Turn the records below into a numbered list with one line per item, leaving out the blank lines and covering every record.
---+---
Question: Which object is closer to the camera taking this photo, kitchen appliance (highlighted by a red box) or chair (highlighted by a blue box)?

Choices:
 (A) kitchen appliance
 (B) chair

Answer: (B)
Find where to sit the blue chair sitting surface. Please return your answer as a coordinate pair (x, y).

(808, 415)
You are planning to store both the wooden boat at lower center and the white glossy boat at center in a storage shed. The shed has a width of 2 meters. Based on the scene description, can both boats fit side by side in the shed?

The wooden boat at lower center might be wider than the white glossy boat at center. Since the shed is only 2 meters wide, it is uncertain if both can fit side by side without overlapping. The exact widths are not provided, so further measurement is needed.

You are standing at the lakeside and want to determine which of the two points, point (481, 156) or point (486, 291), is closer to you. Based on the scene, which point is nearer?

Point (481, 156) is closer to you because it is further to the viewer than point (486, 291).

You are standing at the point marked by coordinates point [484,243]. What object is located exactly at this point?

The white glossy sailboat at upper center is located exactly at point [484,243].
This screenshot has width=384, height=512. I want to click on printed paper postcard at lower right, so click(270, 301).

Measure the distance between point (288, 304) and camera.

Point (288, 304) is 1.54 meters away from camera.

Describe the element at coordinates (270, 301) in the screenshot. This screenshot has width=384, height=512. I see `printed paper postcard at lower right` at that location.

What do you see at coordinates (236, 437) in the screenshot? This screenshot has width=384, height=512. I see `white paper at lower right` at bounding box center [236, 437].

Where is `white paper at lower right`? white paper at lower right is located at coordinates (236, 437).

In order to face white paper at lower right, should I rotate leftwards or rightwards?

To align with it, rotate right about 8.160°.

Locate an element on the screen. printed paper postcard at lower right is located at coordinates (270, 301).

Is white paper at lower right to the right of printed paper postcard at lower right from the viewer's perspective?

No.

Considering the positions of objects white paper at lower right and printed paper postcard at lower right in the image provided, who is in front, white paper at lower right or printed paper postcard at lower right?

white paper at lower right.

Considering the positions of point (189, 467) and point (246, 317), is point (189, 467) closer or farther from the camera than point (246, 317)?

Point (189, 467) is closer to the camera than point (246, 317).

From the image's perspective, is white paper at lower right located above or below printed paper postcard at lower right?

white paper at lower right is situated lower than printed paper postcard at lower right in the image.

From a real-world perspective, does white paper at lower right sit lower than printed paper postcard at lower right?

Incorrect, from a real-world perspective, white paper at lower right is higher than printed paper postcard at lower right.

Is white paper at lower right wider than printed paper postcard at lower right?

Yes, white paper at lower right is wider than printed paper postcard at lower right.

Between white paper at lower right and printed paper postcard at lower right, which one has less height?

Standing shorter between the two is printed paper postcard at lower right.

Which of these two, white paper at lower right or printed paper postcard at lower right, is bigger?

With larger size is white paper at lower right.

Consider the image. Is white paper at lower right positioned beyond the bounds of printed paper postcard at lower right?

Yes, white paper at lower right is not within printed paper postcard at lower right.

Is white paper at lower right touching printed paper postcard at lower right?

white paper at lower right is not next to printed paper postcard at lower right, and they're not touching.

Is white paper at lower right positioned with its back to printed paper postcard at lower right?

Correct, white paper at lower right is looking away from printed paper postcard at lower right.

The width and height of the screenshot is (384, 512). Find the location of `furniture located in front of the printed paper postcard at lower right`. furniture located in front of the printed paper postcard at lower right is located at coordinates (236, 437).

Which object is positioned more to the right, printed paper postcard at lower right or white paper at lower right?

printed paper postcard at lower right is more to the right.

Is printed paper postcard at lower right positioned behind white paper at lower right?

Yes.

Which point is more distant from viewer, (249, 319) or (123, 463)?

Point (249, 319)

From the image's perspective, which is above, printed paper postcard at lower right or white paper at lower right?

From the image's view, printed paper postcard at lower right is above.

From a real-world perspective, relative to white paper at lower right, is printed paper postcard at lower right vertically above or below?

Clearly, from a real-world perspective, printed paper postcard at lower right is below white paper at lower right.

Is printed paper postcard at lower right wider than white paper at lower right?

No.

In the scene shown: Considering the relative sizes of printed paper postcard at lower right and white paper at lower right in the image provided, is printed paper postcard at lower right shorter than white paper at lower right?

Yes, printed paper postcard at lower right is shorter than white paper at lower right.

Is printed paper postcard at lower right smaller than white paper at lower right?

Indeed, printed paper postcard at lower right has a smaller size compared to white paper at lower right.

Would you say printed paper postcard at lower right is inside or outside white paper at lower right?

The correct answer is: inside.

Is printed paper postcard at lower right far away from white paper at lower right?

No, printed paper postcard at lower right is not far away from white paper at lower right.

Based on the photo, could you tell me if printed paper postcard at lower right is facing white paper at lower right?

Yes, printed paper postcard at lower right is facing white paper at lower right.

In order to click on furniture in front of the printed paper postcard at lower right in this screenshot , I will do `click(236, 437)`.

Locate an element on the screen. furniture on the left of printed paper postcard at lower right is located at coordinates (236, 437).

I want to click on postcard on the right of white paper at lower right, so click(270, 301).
---+---
Response to this task:
1. Question: Which object is closer to the camera taking this photo, kitchen appliance (highlighted by a red box) or chair (highlighted by a blue box)?
2. Choices:
3.  (A) kitchen appliance
4.  (B) chair
5. Answer: (B)
6. Find where to sit the blue chair sitting surface. Please return your answer as a coordinate pair (x, y).
7. (808, 415)
8. You are planning to store both the wooden boat at lower center and the white glossy boat at center in a storage shed. The shed has a width of 2 meters. Based on the scene description, can both boats fit side by side in the shed?
9. The wooden boat at lower center might be wider than the white glossy boat at center. Since the shed is only 2 meters wide, it is uncertain if both can fit side by side without overlapping. The exact widths are not provided, so further measurement is needed.
10. You are standing at the lakeside and want to determine which of the two points, point (481, 156) or point (486, 291), is closer to you. Based on the scene, which point is nearer?
11. Point (481, 156) is closer to you because it is further to the viewer than point (486, 291).
12. You are standing at the point marked by coordinates point [484,243]. What object is located exactly at this point?
13. The white glossy sailboat at upper center is located exactly at point [484,243].
14. This screenshot has width=384, height=512. I want to click on printed paper postcard at lower right, so click(270, 301).
15. Measure the distance between point (288, 304) and camera.
16. Point (288, 304) is 1.54 meters away from camera.
17. Describe the element at coordinates (270, 301) in the screenshot. This screenshot has width=384, height=512. I see `printed paper postcard at lower right` at that location.
18. What do you see at coordinates (236, 437) in the screenshot? This screenshot has width=384, height=512. I see `white paper at lower right` at bounding box center [236, 437].
19. Where is `white paper at lower right`? white paper at lower right is located at coordinates (236, 437).
20. In order to face white paper at lower right, should I rotate leftwards or rightwards?
21. To align with it, rotate right about 8.160°.
22. Locate an element on the screen. printed paper postcard at lower right is located at coordinates (270, 301).
23. Is white paper at lower right to the right of printed paper postcard at lower right from the viewer's perspective?
24. No.
25. Considering the positions of objects white paper at lower right and printed paper postcard at lower right in the image provided, who is in front, white paper at lower right or printed paper postcard at lower right?
26. white paper at lower right.
27. Considering the positions of point (189, 467) and point (246, 317), is point (189, 467) closer or farther from the camera than point (246, 317)?
28. Point (189, 467) is closer to the camera than point (246, 317).
29. From the image's perspective, is white paper at lower right located above or below printed paper postcard at lower right?
30. white paper at lower right is situated lower than printed paper postcard at lower right in the image.
31. From a real-world perspective, does white paper at lower right sit lower than printed paper postcard at lower right?
32. Incorrect, from a real-world perspective, white paper at lower right is higher than printed paper postcard at lower right.
33. Is white paper at lower right wider than printed paper postcard at lower right?
34. Yes, white paper at lower right is wider than printed paper postcard at lower right.
35. Between white paper at lower right and printed paper postcard at lower right, which one has less height?
36. Standing shorter between the two is printed paper postcard at lower right.
37. Which of these two, white paper at lower right or printed paper postcard at lower right, is bigger?
38. With larger size is white paper at lower right.
39. Consider the image. Is white paper at lower right positioned beyond the bounds of printed paper postcard at lower right?
40. Yes, white paper at lower right is not within printed paper postcard at lower right.
41. Is white paper at lower right touching printed paper postcard at lower right?
42. white paper at lower right is not next to printed paper postcard at lower right, and they're not touching.
43. Is white paper at lower right positioned with its back to printed paper postcard at lower right?
44. Correct, white paper at lower right is looking away from printed paper postcard at lower right.
45. The width and height of the screenshot is (384, 512). Find the location of `furniture located in front of the printed paper postcard at lower right`. furniture located in front of the printed paper postcard at lower right is located at coordinates (236, 437).
46. Which object is positioned more to the right, printed paper postcard at lower right or white paper at lower right?
47. printed paper postcard at lower right is more to the right.
48. Is printed paper postcard at lower right positioned behind white paper at lower right?
49. Yes.
50. Which point is more distant from viewer, (249, 319) or (123, 463)?
51. Point (249, 319)
52. From the image's perspective, which is above, printed paper postcard at lower right or white paper at lower right?
53. From the image's view, printed paper postcard at lower right is above.
54. From a real-world perspective, relative to white paper at lower right, is printed paper postcard at lower right vertically above or below?
55. Clearly, from a real-world perspective, printed paper postcard at lower right is below white paper at lower right.
56. Is printed paper postcard at lower right wider than white paper at lower right?
57. No.
58. In the scene shown: Considering the relative sizes of printed paper postcard at lower right and white paper at lower right in the image provided, is printed paper postcard at lower right shorter than white paper at lower right?
59. Yes, printed paper postcard at lower right is shorter than white paper at lower right.
60. Is printed paper postcard at lower right smaller than white paper at lower right?
61. Indeed, printed paper postcard at lower right has a smaller size compared to white paper at lower right.
62. Would you say printed paper postcard at lower right is inside or outside white paper at lower right?
63. The correct answer is: inside.
64. Is printed paper postcard at lower right far away from white paper at lower right?
65. No, printed paper postcard at lower right is not far away from white paper at lower right.
66. Based on the photo, could you tell me if printed paper postcard at lower right is facing white paper at lower right?
67. Yes, printed paper postcard at lower right is facing white paper at lower right.
68. In order to click on furniture in front of the printed paper postcard at lower right in this screenshot , I will do `click(236, 437)`.
69. Locate an element on the screen. furniture on the left of printed paper postcard at lower right is located at coordinates (236, 437).
70. I want to click on postcard on the right of white paper at lower right, so click(270, 301).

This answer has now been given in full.